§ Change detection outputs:
((

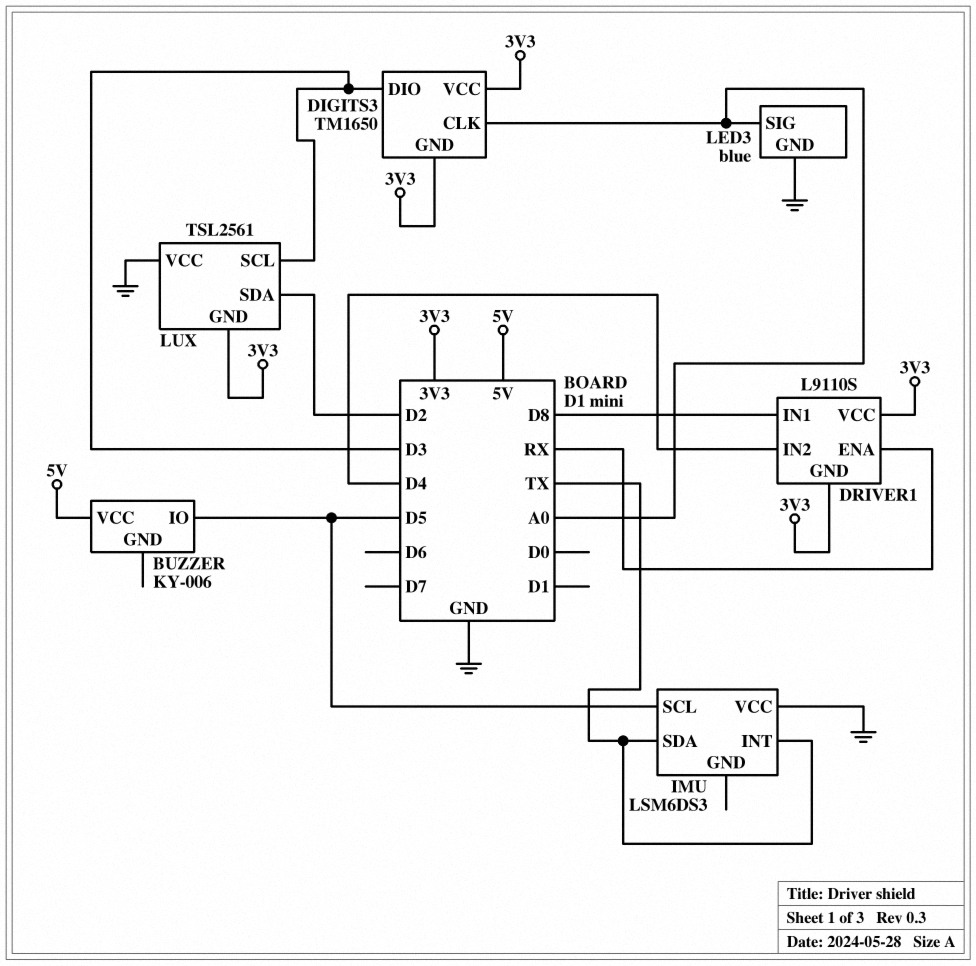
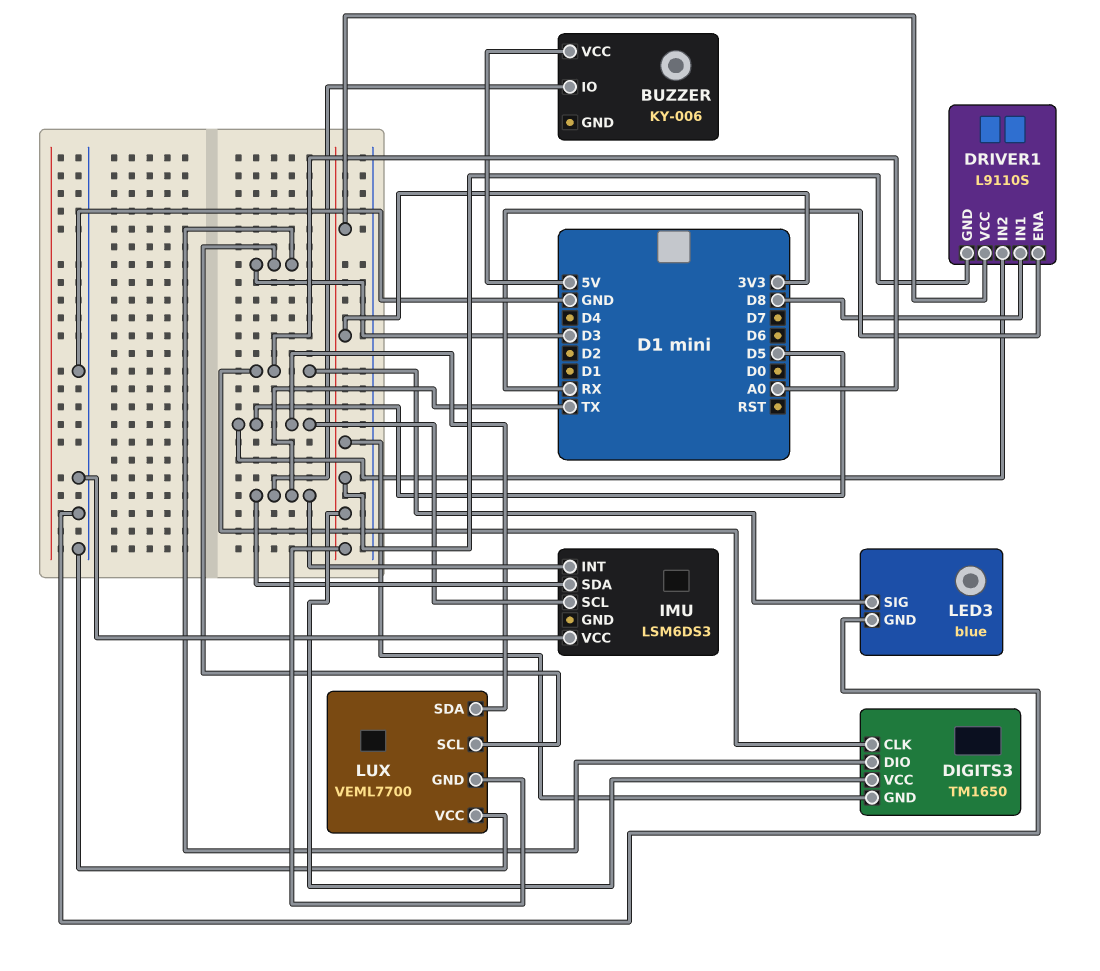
BUZZER pin IO: D5 -> TX
DRIVER1 pin IN2: D4 -> D5
LUX: TSL2561 -> VEML7700
LUX pin SDA: D2 -> D5

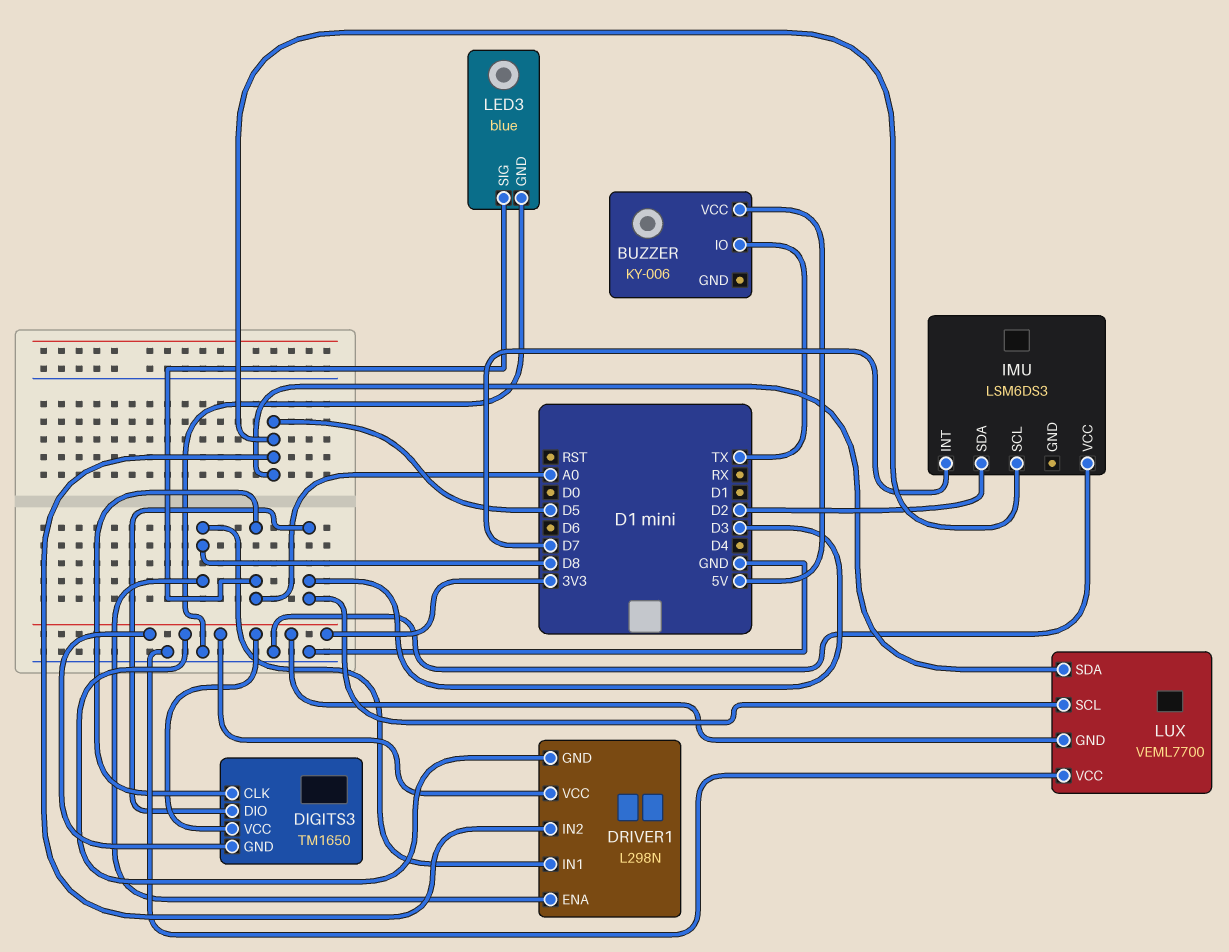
DRIVER1: L9110S -> L298N
DRIVER1 pin ENA: RX -> D8
IMU pin INT: TX -> D7
IMU pin SDA: TX -> D2

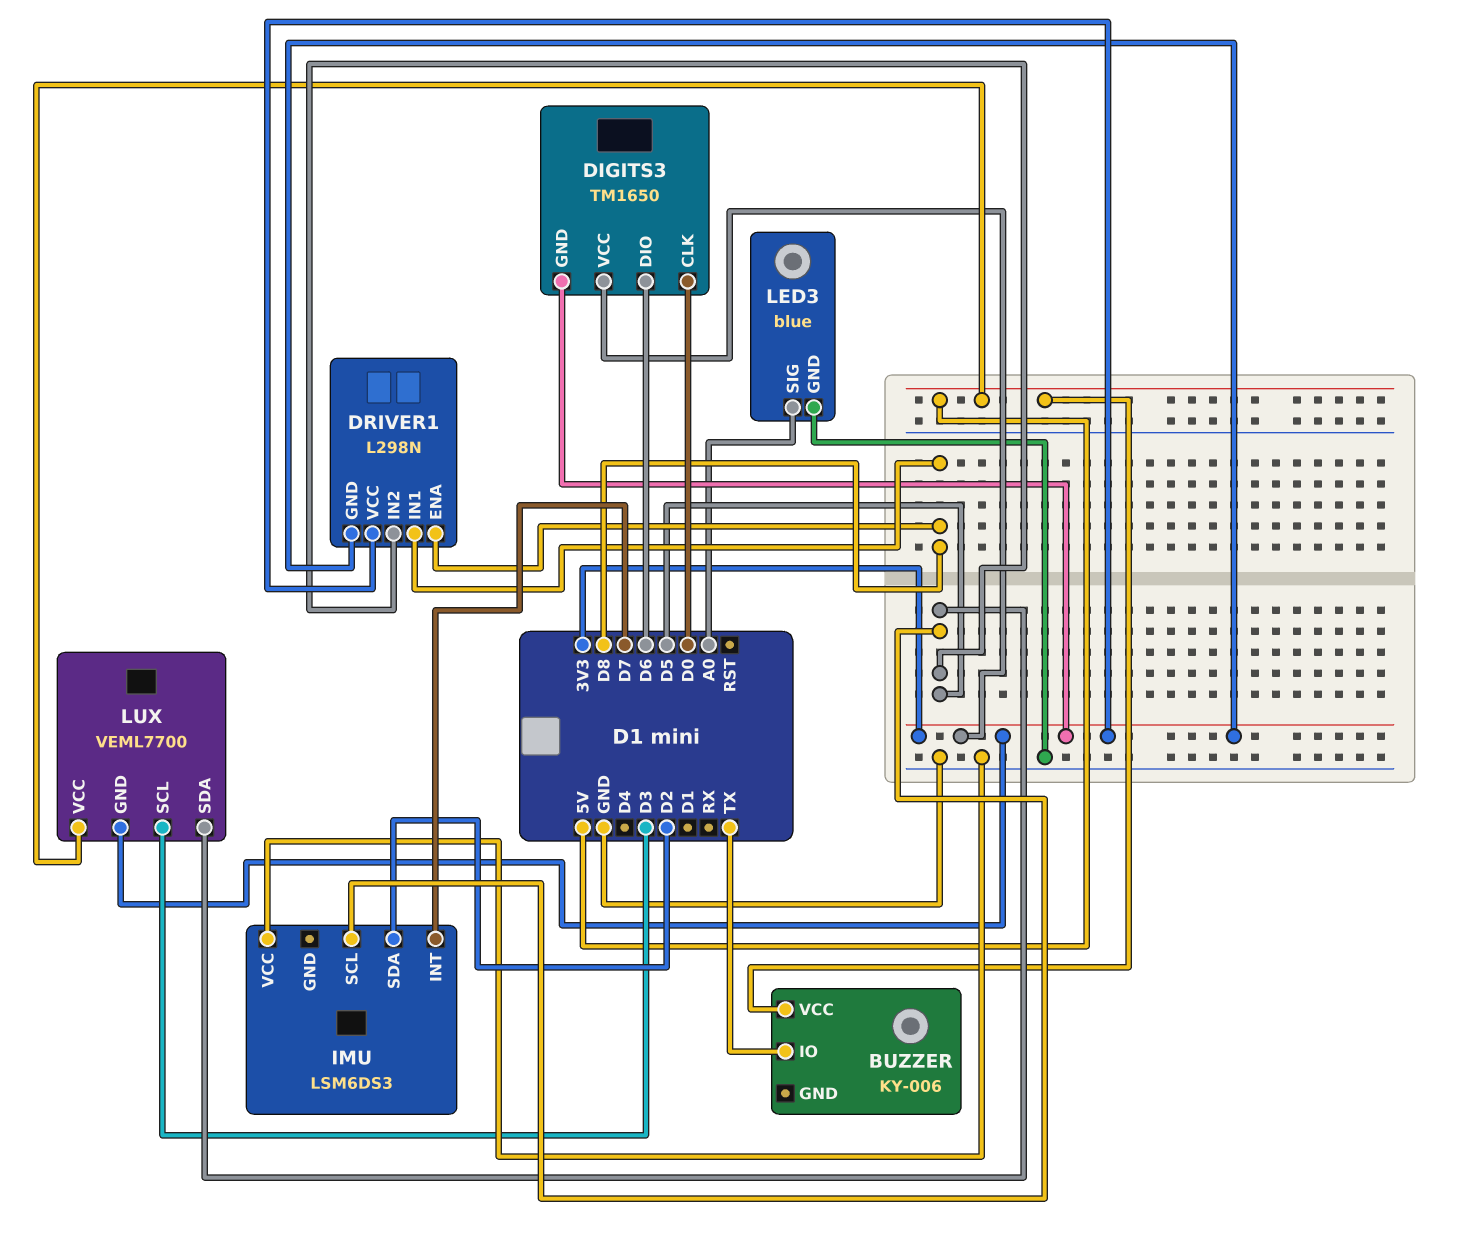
DIGITS3 pin CLK: A0 -> D0
DIGITS3 pin DIO: D3 -> D6
LUX pin VCC: GND -> 5V

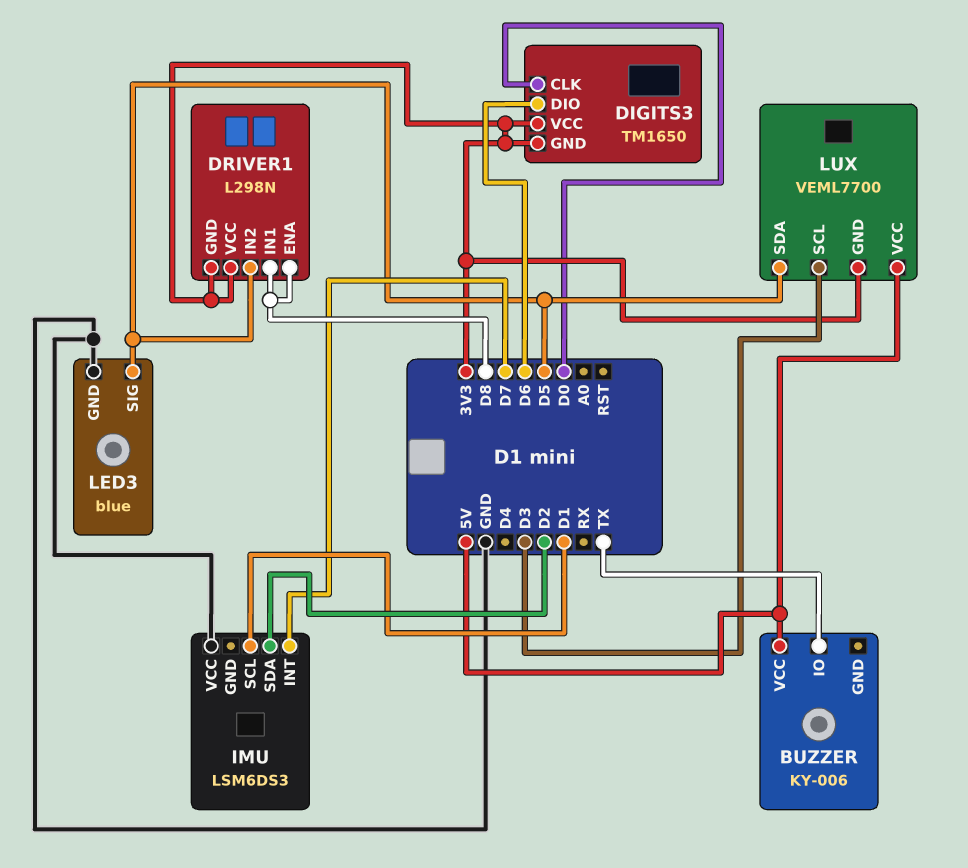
IMU pin SCL: D5 -> D1
LED3 pin SIG: A0 -> D5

))

§ Assignment: Hand back the exact lines from the start of the entries to the line with "LUX pin VCC: GND -> 5V", both ends kept and pictures left out.

§ Exercise response:
BUZZER pin IO: D5 -> TX
DRIVER1 pin IN2: D4 -> D5
LUX: TSL2561 -> VEML7700
LUX pin SDA: D2 -> D5

DRIVER1: L9110S -> L298N
DRIVER1 pin ENA: RX -> D8
IMU pin INT: TX -> D7
IMU pin SDA: TX -> D2

DIGITS3 pin CLK: A0 -> D0
DIGITS3 pin DIO: D3 -> D6
LUX pin VCC: GND -> 5V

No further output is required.